§ **Problem details**
Pull out every line of the items that contains the string "source" and copy each one.

§ **Records provided**

== == ==

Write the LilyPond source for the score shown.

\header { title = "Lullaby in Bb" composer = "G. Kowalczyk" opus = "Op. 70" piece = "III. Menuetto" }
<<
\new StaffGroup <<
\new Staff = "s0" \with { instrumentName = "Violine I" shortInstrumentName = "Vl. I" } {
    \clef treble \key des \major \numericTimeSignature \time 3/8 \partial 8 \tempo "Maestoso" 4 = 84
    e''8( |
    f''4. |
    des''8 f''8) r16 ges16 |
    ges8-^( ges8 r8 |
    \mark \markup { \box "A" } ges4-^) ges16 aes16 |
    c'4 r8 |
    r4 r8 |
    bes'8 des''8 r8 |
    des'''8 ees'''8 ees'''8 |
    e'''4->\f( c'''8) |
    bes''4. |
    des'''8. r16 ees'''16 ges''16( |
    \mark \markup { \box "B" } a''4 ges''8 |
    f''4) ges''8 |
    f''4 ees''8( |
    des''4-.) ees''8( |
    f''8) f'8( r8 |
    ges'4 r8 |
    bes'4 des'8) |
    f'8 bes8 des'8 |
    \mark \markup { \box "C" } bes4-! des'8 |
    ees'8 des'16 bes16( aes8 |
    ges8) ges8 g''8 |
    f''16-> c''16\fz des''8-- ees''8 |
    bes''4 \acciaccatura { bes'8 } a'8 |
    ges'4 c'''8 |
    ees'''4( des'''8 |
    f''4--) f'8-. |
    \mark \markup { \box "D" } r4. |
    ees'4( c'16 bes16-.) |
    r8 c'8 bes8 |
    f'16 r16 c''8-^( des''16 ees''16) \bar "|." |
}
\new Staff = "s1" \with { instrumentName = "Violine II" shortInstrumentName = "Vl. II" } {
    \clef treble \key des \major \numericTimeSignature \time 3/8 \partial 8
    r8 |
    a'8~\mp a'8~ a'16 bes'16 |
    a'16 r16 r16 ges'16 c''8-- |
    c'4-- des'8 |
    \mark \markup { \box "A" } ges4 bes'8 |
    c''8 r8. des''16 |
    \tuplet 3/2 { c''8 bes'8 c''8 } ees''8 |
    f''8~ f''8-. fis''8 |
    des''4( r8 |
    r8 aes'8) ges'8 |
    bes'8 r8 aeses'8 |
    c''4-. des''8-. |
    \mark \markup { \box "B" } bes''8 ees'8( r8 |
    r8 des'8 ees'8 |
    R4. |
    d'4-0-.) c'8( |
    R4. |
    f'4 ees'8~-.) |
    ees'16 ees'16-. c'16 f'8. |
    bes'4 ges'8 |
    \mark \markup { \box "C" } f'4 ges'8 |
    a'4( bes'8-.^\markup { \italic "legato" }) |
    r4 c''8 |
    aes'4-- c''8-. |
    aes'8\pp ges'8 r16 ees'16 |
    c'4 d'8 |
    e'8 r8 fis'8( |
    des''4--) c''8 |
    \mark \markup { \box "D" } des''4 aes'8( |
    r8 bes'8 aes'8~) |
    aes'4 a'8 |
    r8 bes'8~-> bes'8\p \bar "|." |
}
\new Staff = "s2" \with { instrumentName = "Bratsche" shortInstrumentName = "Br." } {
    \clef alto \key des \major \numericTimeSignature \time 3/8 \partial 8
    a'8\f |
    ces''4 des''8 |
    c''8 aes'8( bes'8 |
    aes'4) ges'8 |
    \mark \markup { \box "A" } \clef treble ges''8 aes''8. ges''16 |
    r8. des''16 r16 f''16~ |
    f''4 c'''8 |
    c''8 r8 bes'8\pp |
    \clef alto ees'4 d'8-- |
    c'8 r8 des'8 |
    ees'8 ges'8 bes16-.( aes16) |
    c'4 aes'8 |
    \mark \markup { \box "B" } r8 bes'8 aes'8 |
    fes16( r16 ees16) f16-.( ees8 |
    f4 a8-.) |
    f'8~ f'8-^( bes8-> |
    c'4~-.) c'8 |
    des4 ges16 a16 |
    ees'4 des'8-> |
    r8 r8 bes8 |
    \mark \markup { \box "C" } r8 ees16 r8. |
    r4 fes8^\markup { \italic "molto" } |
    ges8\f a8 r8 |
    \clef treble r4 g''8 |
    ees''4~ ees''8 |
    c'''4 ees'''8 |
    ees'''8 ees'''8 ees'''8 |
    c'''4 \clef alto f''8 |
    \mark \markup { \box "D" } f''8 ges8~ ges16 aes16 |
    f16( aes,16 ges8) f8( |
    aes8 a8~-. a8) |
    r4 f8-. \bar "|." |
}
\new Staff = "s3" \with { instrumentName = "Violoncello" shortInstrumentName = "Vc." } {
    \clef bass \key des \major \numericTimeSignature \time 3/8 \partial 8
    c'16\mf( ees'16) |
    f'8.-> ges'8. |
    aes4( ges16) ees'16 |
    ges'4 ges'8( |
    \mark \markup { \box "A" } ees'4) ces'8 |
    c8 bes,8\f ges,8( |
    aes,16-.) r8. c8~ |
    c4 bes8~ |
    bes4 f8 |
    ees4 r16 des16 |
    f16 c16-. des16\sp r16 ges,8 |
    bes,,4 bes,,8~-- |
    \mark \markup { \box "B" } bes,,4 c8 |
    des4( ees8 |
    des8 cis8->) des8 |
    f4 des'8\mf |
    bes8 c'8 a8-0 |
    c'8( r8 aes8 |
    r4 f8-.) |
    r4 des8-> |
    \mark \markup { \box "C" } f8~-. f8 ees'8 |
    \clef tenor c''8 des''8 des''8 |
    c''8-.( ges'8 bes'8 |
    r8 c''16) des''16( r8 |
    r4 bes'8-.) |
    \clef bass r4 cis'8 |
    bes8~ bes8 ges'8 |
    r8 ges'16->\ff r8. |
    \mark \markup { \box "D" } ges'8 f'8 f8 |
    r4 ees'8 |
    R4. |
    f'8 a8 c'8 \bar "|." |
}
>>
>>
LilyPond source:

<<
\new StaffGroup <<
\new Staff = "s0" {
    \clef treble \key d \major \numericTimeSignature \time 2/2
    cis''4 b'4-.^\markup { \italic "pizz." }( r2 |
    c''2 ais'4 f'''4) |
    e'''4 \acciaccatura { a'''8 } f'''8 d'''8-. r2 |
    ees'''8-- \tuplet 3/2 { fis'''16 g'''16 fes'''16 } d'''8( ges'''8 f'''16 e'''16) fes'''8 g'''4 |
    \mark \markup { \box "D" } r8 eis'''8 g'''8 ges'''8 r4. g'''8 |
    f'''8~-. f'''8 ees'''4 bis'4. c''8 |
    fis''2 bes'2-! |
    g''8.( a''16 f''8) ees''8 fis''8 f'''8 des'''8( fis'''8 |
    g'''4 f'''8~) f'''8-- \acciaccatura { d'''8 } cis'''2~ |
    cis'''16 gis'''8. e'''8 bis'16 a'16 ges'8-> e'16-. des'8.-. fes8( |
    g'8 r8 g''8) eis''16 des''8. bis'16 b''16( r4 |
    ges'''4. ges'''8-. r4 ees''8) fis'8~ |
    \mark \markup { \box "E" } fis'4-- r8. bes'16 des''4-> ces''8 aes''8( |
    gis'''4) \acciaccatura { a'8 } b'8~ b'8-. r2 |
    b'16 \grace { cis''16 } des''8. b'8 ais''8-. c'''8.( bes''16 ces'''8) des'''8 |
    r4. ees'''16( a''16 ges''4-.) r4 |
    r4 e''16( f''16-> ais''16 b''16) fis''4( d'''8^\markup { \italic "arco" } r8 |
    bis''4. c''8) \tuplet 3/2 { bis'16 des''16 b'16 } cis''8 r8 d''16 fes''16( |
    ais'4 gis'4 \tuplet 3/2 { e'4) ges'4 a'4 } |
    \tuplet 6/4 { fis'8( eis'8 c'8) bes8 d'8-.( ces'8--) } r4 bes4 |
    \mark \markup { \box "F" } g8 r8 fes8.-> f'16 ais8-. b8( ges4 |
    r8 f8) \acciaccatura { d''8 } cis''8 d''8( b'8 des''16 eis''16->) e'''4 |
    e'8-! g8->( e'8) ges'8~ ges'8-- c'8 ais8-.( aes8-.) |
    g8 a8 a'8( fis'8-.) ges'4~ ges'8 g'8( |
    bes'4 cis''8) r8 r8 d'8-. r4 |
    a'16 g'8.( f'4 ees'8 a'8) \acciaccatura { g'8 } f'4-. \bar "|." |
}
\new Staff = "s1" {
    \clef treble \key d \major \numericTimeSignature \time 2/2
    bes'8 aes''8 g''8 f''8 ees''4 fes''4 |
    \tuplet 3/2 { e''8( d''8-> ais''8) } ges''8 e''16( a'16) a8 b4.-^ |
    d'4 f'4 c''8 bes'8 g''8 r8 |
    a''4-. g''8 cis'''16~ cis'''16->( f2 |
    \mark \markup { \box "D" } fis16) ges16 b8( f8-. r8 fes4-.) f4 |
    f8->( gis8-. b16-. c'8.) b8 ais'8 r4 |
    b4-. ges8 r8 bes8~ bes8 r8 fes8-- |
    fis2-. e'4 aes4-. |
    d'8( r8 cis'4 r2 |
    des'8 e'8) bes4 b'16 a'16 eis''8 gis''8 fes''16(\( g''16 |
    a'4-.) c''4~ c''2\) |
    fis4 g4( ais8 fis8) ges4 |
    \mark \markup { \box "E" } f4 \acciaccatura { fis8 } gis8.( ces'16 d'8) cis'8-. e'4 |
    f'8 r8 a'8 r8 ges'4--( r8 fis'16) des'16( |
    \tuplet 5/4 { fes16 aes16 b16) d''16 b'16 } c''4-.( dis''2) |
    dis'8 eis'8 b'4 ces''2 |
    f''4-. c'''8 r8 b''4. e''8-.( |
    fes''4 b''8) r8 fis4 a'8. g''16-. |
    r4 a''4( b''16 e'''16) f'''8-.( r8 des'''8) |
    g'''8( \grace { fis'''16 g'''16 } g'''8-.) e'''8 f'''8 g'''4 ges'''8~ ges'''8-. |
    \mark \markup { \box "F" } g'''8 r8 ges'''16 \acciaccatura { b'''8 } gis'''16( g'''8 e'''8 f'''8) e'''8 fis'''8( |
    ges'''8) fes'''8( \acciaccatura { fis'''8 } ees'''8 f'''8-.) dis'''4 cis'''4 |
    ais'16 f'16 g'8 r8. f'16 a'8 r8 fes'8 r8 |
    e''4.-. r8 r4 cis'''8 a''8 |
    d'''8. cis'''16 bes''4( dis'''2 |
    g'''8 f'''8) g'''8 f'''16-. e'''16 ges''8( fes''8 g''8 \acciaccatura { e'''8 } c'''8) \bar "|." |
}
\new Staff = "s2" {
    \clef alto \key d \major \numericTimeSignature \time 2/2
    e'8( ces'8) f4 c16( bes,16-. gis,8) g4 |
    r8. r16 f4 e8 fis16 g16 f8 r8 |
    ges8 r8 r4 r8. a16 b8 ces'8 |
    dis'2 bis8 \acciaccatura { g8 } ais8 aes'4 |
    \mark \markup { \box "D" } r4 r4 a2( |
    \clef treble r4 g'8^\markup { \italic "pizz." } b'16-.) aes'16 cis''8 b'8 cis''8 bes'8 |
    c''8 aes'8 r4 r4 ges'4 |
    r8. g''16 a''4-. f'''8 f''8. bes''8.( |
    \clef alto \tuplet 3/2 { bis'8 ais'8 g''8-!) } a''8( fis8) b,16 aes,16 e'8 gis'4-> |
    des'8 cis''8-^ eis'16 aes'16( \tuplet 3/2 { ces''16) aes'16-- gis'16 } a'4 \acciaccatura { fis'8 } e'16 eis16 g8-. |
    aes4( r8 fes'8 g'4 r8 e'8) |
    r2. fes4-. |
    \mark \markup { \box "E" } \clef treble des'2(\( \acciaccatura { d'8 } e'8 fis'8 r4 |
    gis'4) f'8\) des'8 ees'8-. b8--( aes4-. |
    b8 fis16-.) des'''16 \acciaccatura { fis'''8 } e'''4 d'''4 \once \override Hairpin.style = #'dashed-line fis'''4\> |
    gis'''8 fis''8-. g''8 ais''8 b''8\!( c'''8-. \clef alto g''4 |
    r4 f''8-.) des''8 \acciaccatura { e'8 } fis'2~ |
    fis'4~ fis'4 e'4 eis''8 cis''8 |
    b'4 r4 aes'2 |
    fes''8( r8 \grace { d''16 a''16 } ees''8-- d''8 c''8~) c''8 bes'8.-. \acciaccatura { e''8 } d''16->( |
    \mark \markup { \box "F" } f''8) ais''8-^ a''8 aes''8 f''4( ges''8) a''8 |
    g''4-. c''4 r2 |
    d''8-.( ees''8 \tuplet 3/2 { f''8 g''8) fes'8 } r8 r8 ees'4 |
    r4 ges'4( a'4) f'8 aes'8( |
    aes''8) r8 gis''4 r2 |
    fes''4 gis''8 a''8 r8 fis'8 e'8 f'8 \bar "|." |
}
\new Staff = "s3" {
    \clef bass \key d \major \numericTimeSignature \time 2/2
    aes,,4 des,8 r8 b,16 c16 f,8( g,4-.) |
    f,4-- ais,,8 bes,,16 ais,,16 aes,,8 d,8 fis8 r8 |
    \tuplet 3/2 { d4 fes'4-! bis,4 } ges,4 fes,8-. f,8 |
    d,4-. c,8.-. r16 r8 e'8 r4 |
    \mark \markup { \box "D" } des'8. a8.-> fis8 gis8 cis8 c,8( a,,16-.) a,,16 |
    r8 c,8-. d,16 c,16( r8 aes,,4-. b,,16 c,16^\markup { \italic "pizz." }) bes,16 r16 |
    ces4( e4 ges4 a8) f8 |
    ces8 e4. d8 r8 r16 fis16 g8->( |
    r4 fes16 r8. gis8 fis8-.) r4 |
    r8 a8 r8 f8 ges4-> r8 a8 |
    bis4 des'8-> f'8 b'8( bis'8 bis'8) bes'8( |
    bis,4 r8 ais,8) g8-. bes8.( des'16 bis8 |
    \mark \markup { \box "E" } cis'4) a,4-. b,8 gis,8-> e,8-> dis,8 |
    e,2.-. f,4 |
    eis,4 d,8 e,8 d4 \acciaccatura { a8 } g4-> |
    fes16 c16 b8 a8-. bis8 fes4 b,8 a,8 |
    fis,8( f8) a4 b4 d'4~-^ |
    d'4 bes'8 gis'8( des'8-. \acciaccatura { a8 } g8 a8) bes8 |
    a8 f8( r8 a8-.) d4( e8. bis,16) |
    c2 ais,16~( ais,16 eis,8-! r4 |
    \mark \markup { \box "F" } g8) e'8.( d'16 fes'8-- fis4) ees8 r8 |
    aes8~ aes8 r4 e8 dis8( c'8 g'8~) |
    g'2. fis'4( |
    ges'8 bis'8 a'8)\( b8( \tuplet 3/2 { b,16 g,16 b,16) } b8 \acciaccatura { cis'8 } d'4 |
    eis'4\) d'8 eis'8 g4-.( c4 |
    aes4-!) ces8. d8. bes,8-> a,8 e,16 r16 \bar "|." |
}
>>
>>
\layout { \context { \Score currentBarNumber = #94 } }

== == ==

§ **Written answer**
Write the LilyPond source for the score shown.
LilyPond source:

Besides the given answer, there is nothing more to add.